__THE TASK__. All records are to be restated word for word, with pictures excluded.

__DATA__.
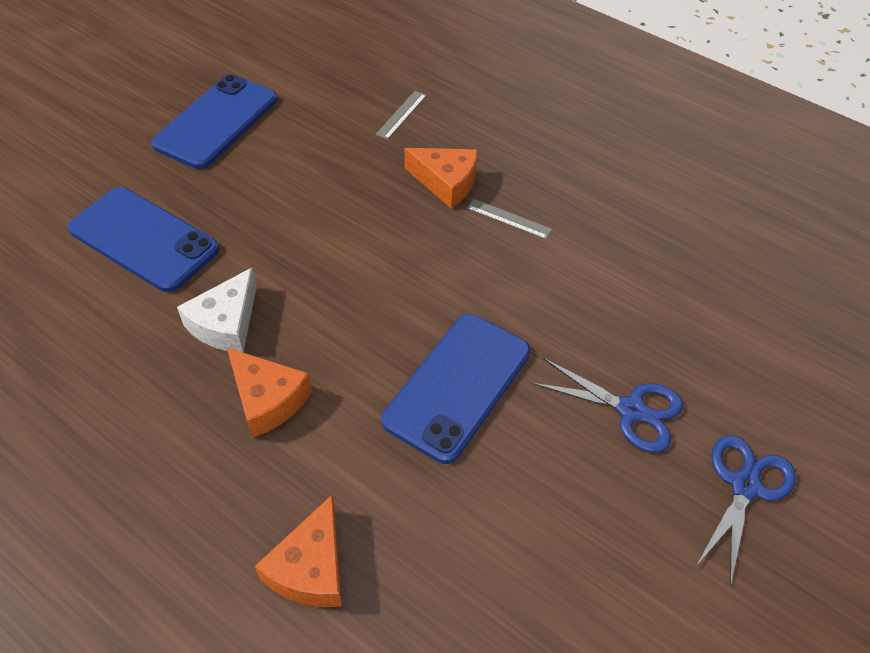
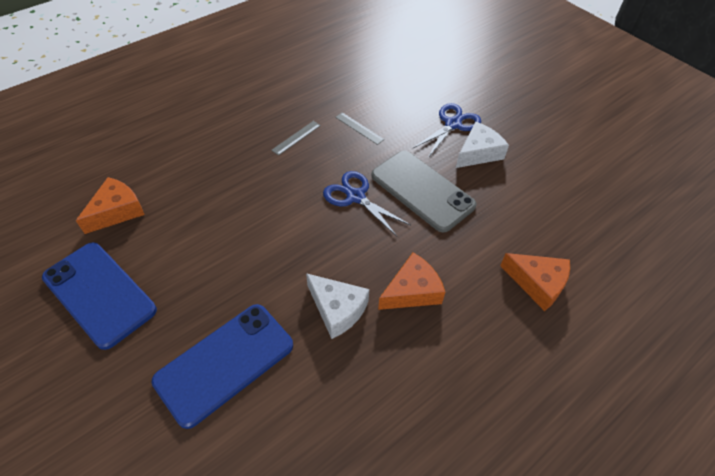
camera: 75 degrees left, 0 degrees up
grey ruler [375,91,427,140] -> grey ruler moved to [335,112,384,145]
blue phone [381,314,531,464] -> grey phone [371,151,477,232]
orange cheese [404,148,478,208] -> orange cheese moved to [76,177,145,234]
blue scissors [696,435,796,586] -> blue scissors moved to [323,171,411,236]
none -> white cheese [456,121,509,168]

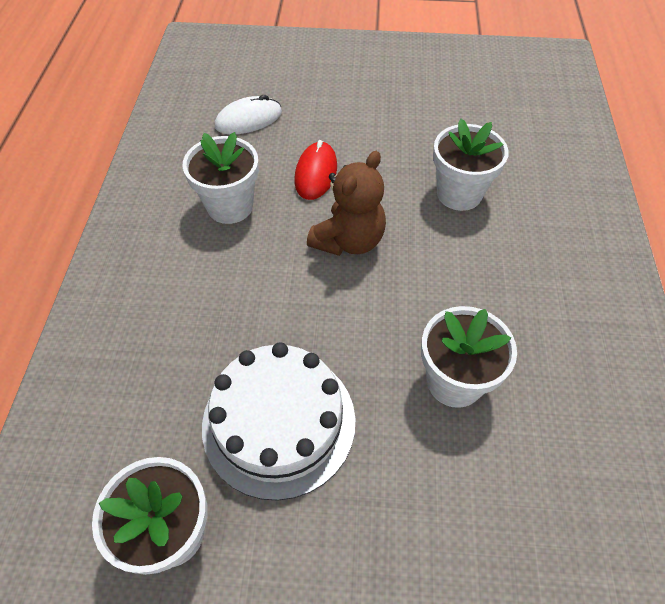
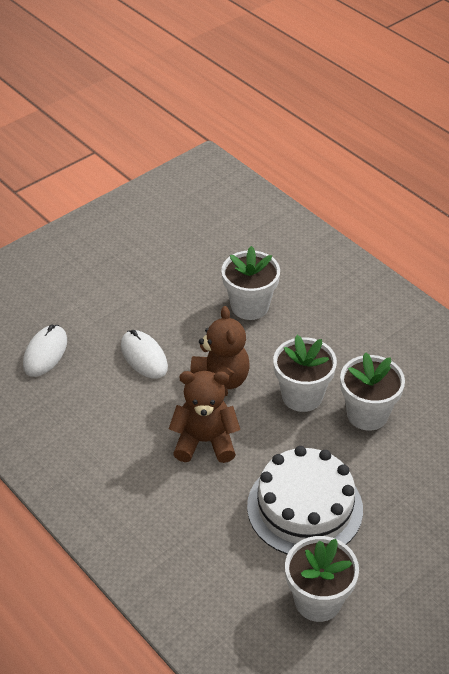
camera: 45 degrees left, 10 degrees down
white flower pot [183,132,259,224] -> white flower pot moved to [273,335,337,412]
red mouse [294,140,337,200] -> white mouse [121,330,168,379]
none -> brown teddy bear [169,371,240,463]

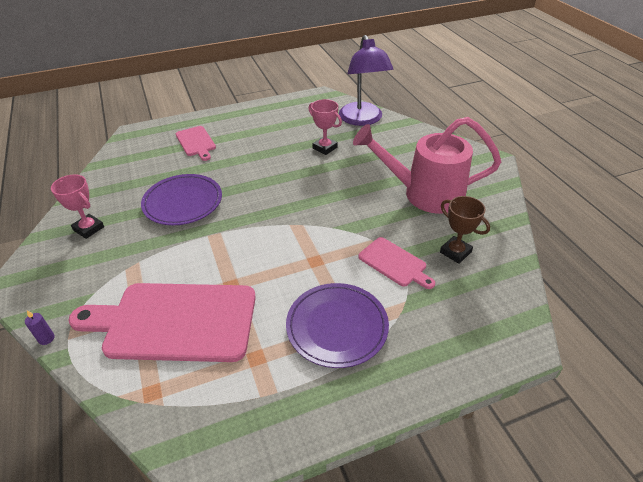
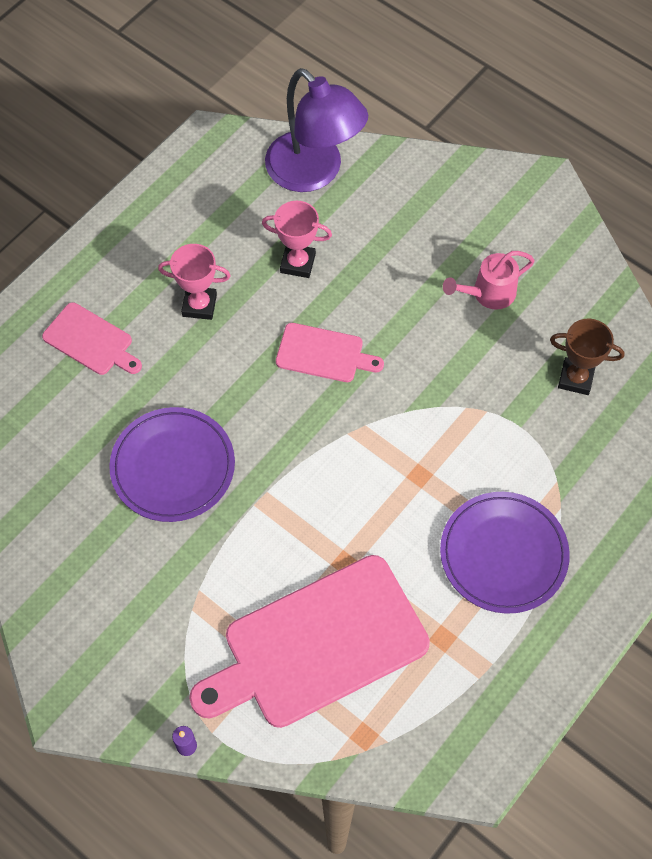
camera: 30 degrees left, 20 degrees up
pink trophy [51,175,104,239] -> pink trophy moved to [158,244,231,320]
pink watering can [353,117,501,214] -> pink watering can [443,251,535,310], size x0.49
pink cutting board [358,237,435,289] -> pink cutting board moved to [276,323,384,382]

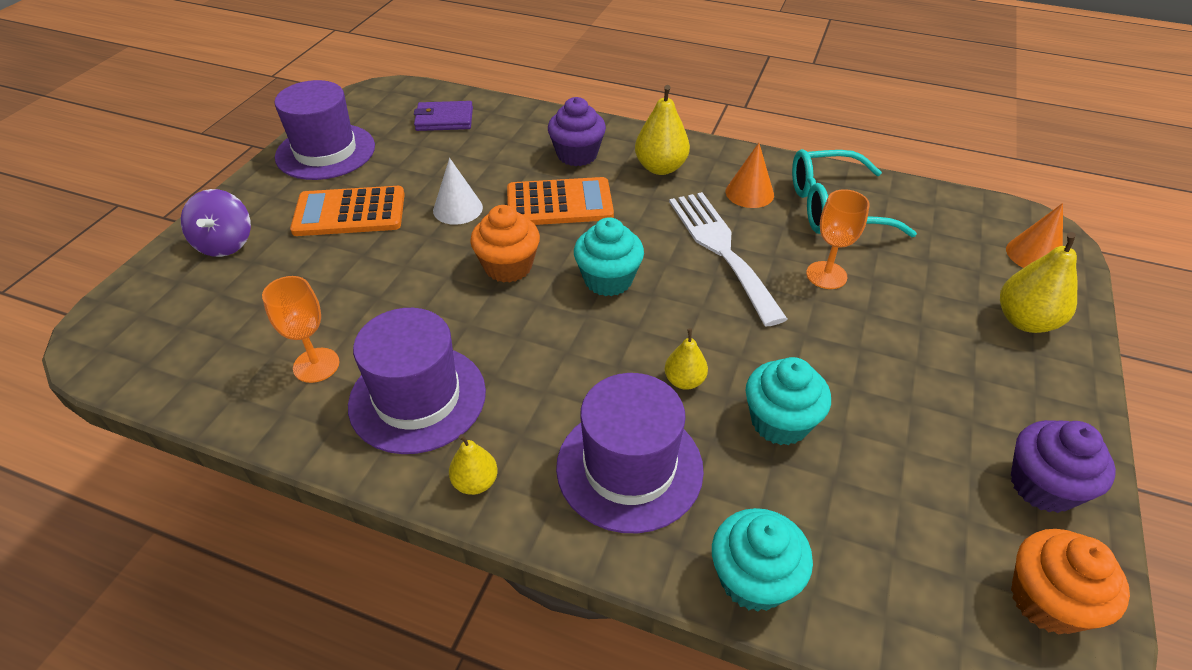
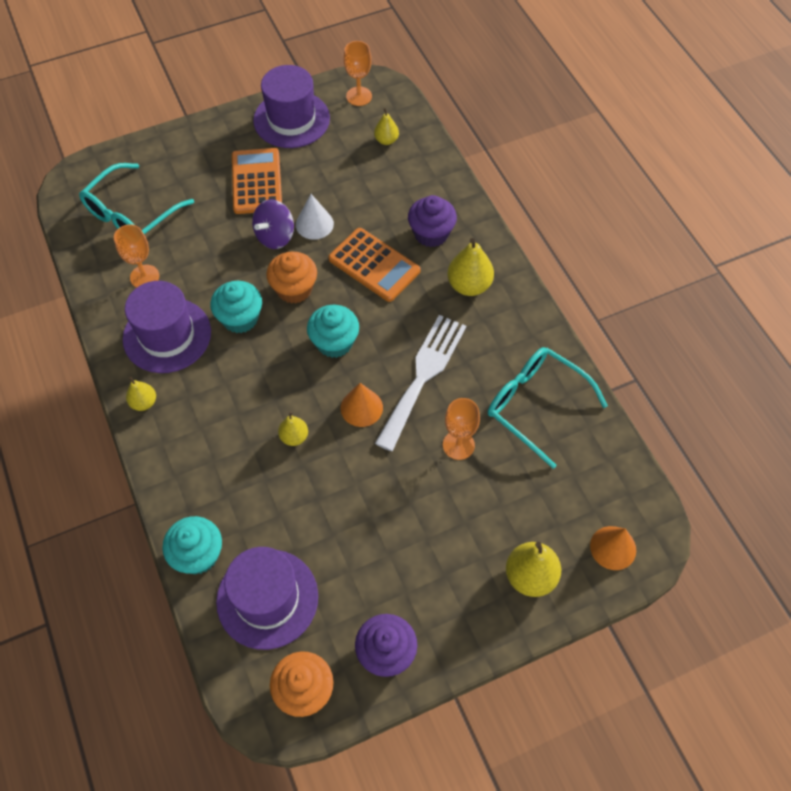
camera: 45 degrees right, 15 degrees up
purple spinning top [181,189,251,257] -> purple spinning top moved to [252,199,294,249]
orange calculator [290,186,405,236] -> orange calculator turned 45 degrees clockwise [232,148,282,214]
purple wallet [414,101,473,131] -> yellow pear [374,108,399,145]
purple hat [556,373,704,533] -> purple hat moved to [216,547,318,650]
orange cone [726,143,774,208] -> orange cone moved to [340,383,383,427]
turquoise cupcake [746,357,831,445] -> turquoise cupcake moved to [210,281,262,333]
none -> turquoise glasses [79,163,194,234]
none -> orange goblet [344,41,372,106]

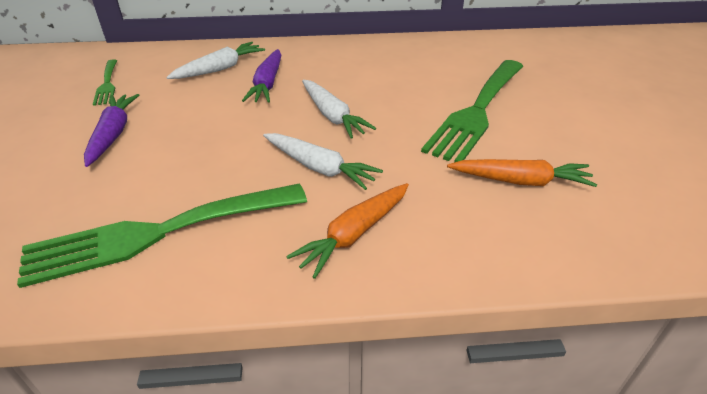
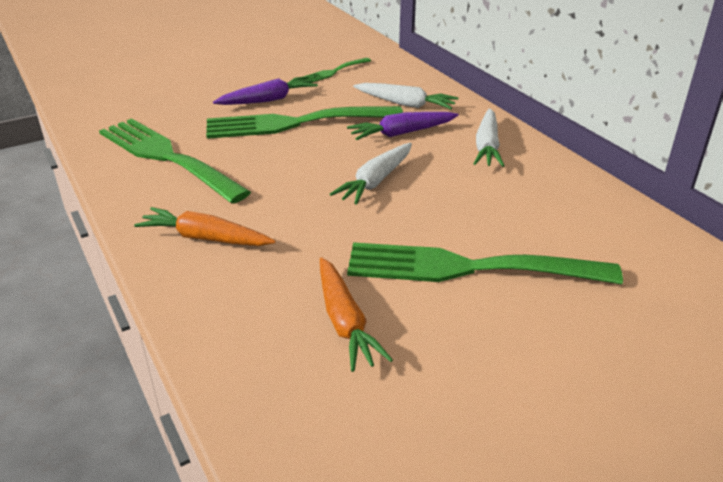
camera: 65 degrees right, 5 degrees down
white carrot [263,133,383,190] -> white carrot moved to [474,108,504,167]
none -> green fork [206,106,403,139]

__FINAL ANSWER__.
camera: 75 degrees left, 0 degrees up
grey ruler [375,91,427,140] -> grey ruler moved to [335,112,384,145]
blue phone [381,314,531,464] -> grey phone [371,151,477,232]
orange cheese [404,148,478,208] -> orange cheese moved to [76,177,145,234]
blue scissors [696,435,796,586] -> blue scissors moved to [323,171,411,236]
none -> white cheese [456,121,509,168]

camera: 45 degrees left, 10 degrees down
white flower pot [183,132,259,224] -> white flower pot moved to [273,335,337,412]
red mouse [294,140,337,200] -> white mouse [121,330,168,379]
none -> brown teddy bear [169,371,240,463]

camera: 30 degrees left, 20 degrees up
pink trophy [51,175,104,239] -> pink trophy moved to [158,244,231,320]
pink watering can [353,117,501,214] -> pink watering can [443,251,535,310], size x0.49
pink cutting board [358,237,435,289] -> pink cutting board moved to [276,323,384,382]

camera: 45 degrees right, 15 degrees up
purple spinning top [181,189,251,257] -> purple spinning top moved to [252,199,294,249]
orange calculator [290,186,405,236] -> orange calculator turned 45 degrees clockwise [232,148,282,214]
purple wallet [414,101,473,131] -> yellow pear [374,108,399,145]
purple hat [556,373,704,533] -> purple hat moved to [216,547,318,650]
orange cone [726,143,774,208] -> orange cone moved to [340,383,383,427]
turquoise cupcake [746,357,831,445] -> turquoise cupcake moved to [210,281,262,333]
none -> turquoise glasses [79,163,194,234]
none -> orange goblet [344,41,372,106]

camera: 65 degrees right, 5 degrees down
white carrot [263,133,383,190] -> white carrot moved to [474,108,504,167]
none -> green fork [206,106,403,139]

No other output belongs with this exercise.